■ Collected data ■
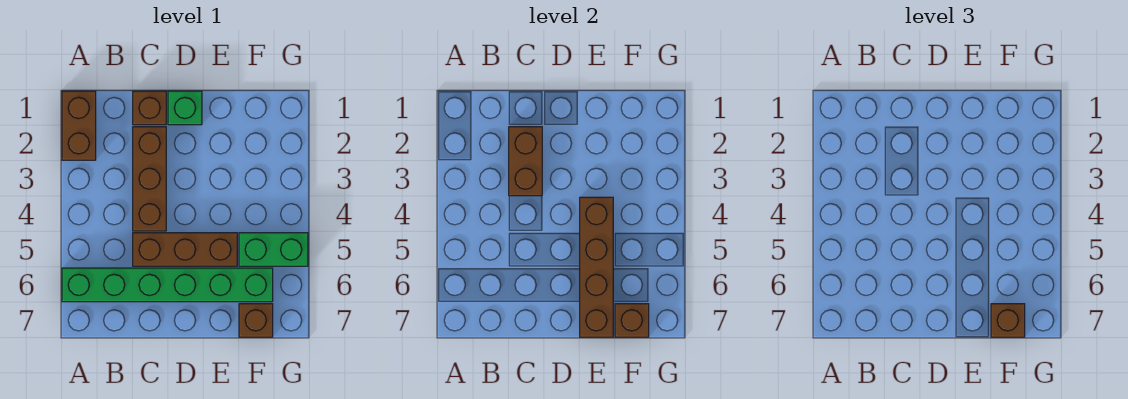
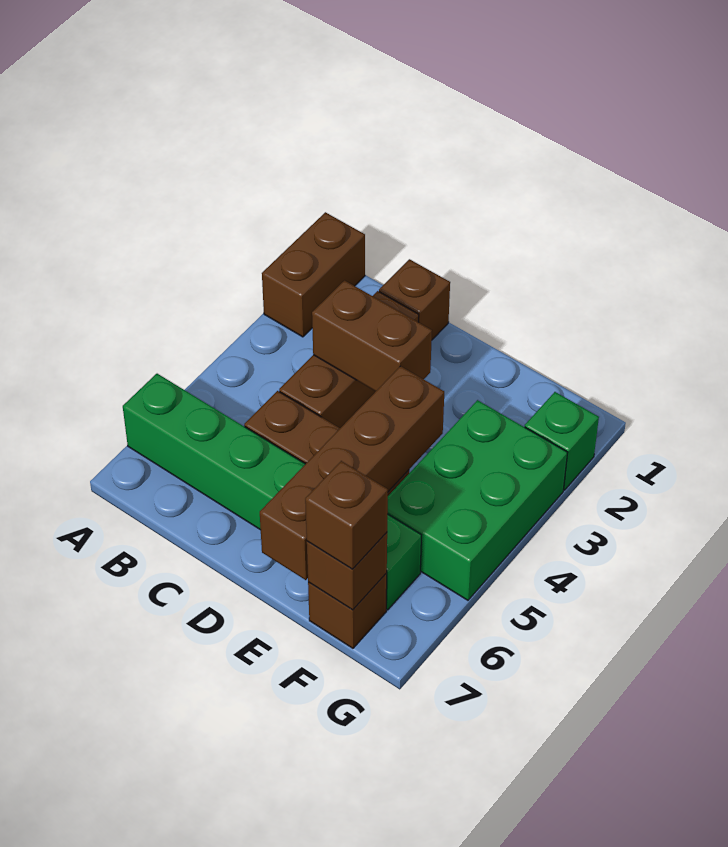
brown brick C2:C3 level 2 -> brown brick C3:D3 level 2
green brick D1 level 1 -> green brick G2 level 1
green brick F5:G5 level 1 -> green brick F3:G5 level 1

■ Task brief ■
Take every line from the data that contains the word "green".

■ Your response ■
green brick D1 level 1 -> green brick G2 level 1
green brick F5:G5 level 1 -> green brick F3:G5 level 1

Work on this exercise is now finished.